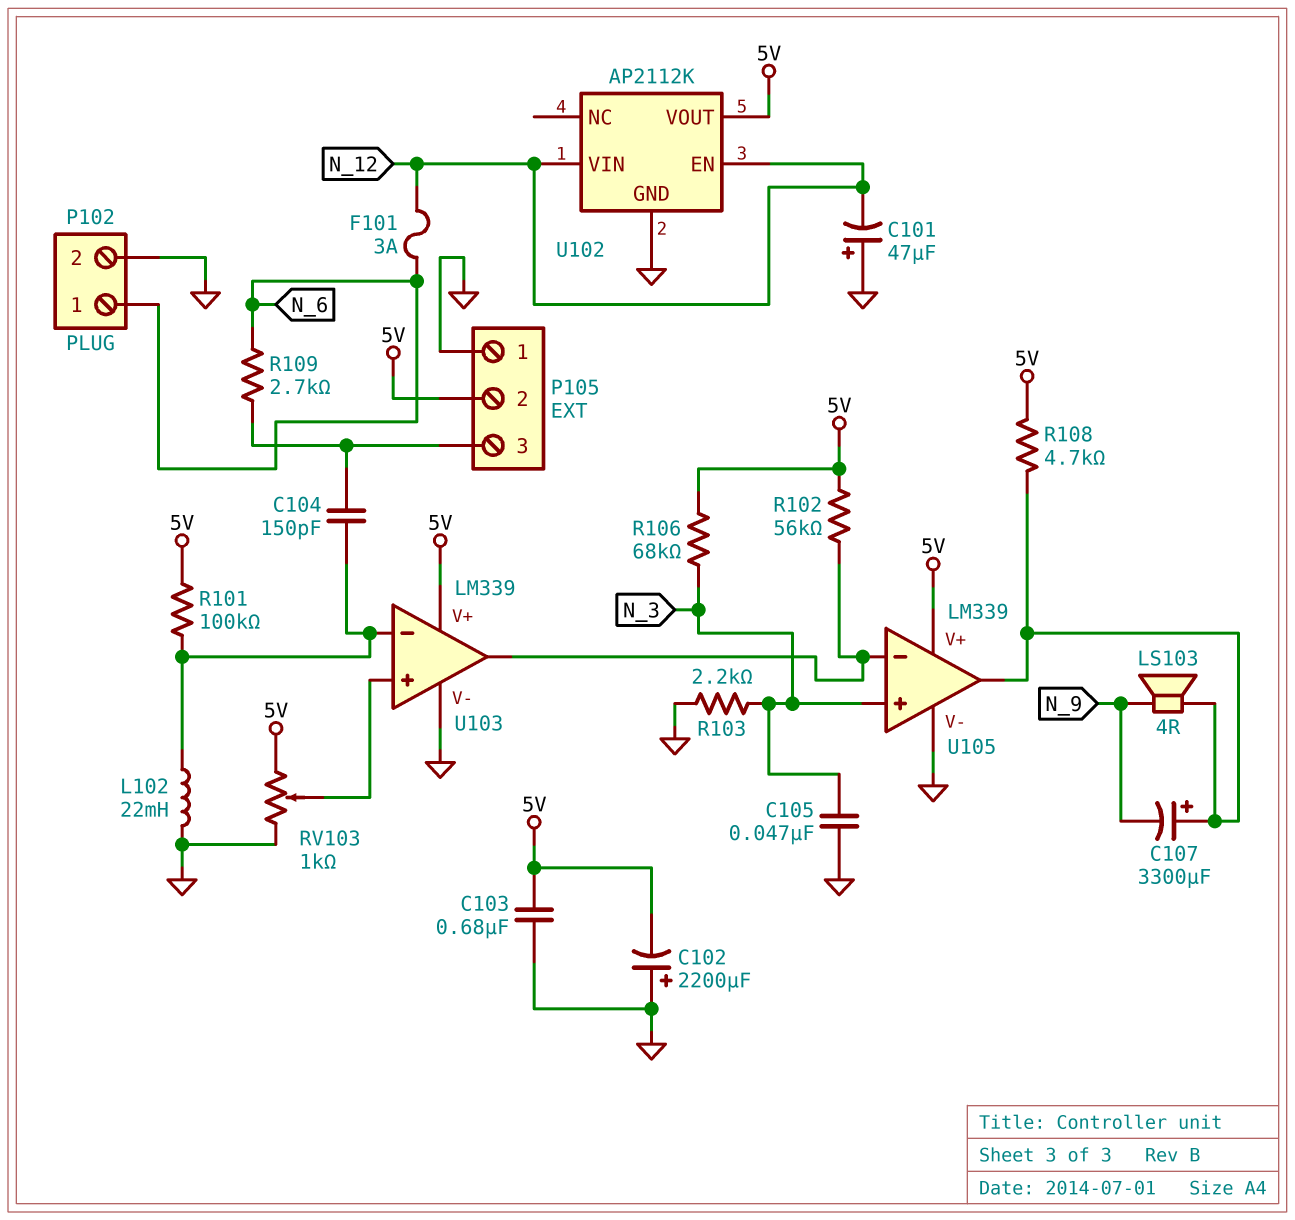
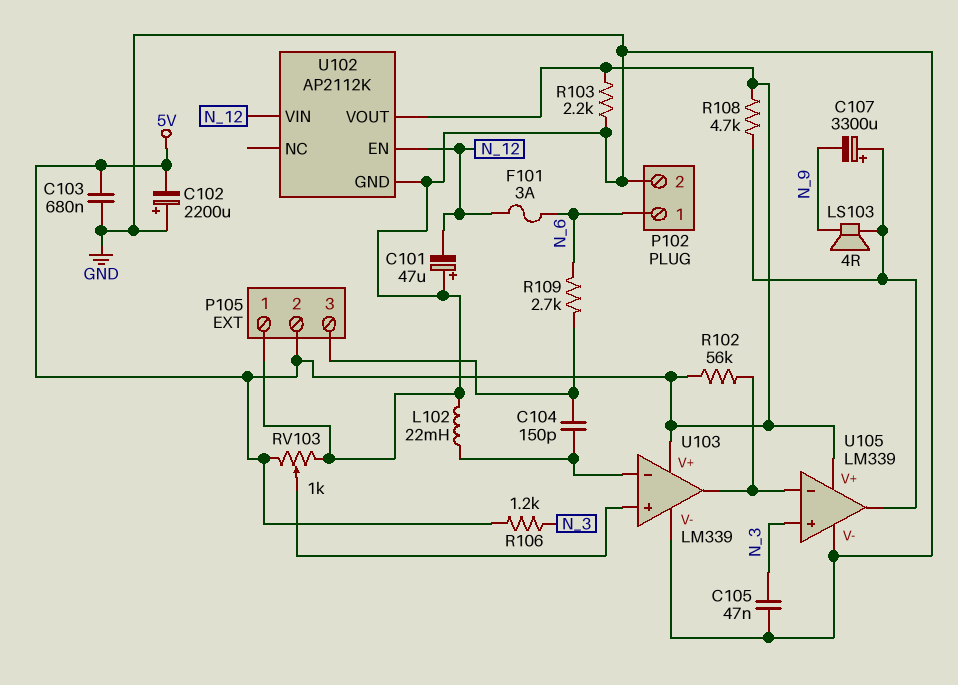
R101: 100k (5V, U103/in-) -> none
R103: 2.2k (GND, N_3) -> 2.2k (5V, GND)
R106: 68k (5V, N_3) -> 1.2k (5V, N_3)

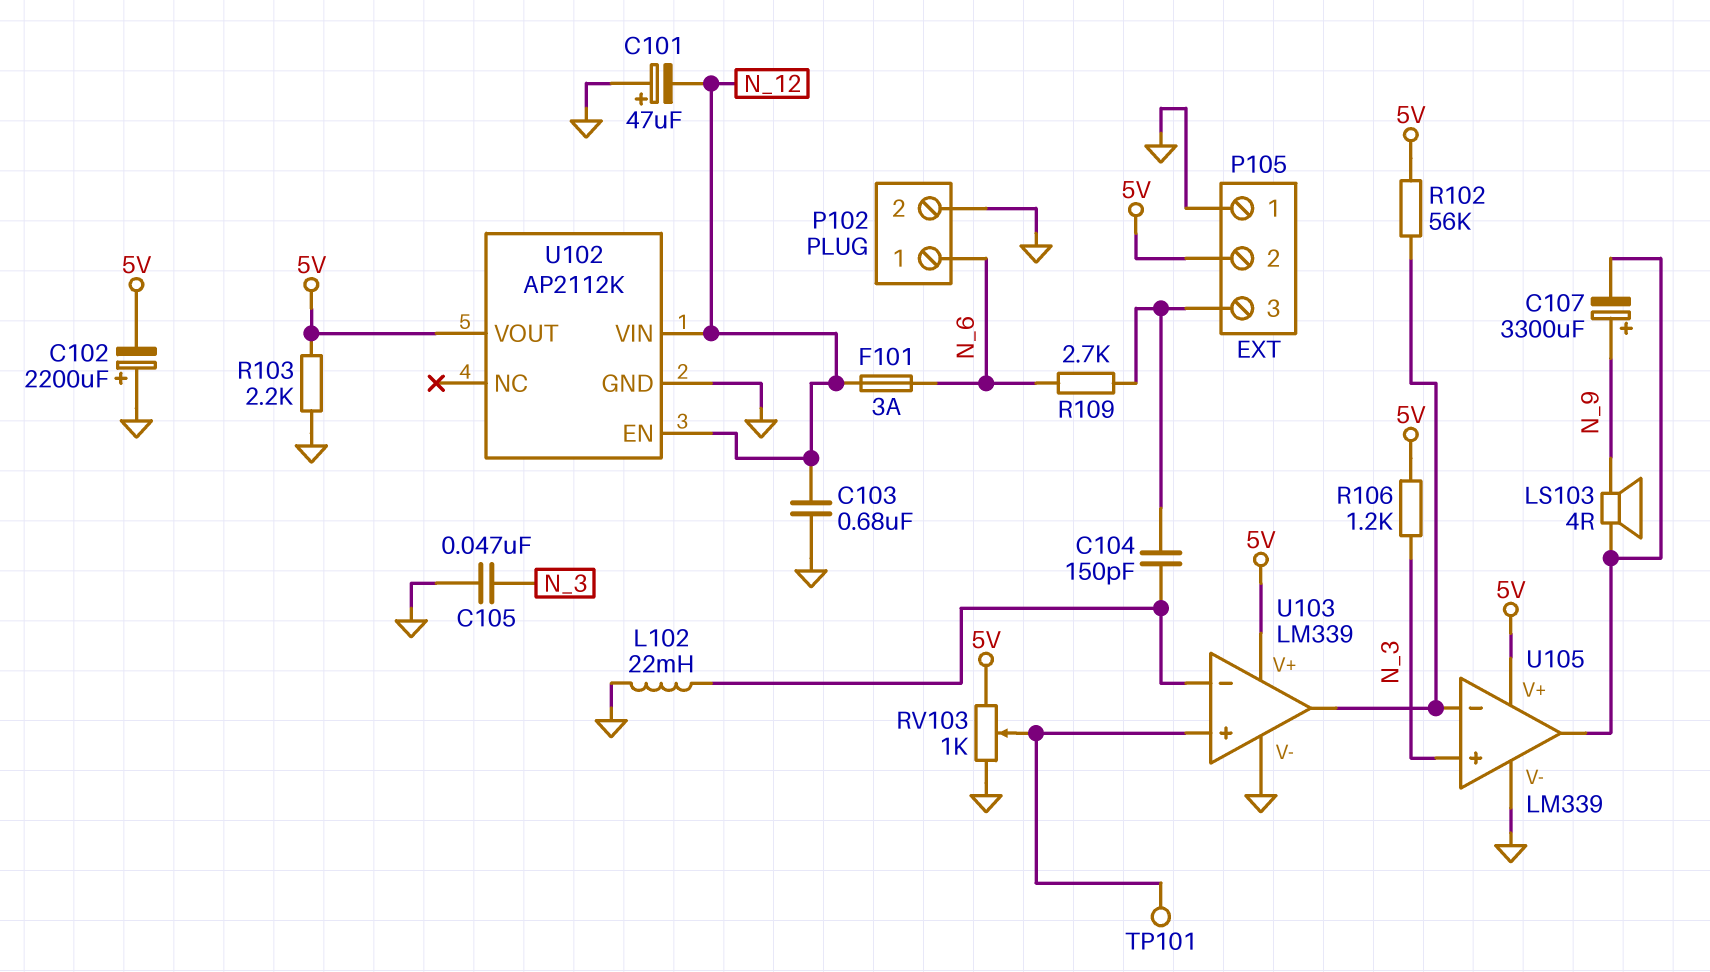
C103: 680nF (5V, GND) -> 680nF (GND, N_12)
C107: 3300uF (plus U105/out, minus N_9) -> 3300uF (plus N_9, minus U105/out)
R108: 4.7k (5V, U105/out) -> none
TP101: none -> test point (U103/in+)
========
■ **Task description**:
If a line in the entries above contains "none", report it.

■ **Exercise answer**:
R101: 100k (5V, U103/in-) -> none
R108: 4.7k (5V, U105/out) -> none
TP101: none -> test point (U103/in+)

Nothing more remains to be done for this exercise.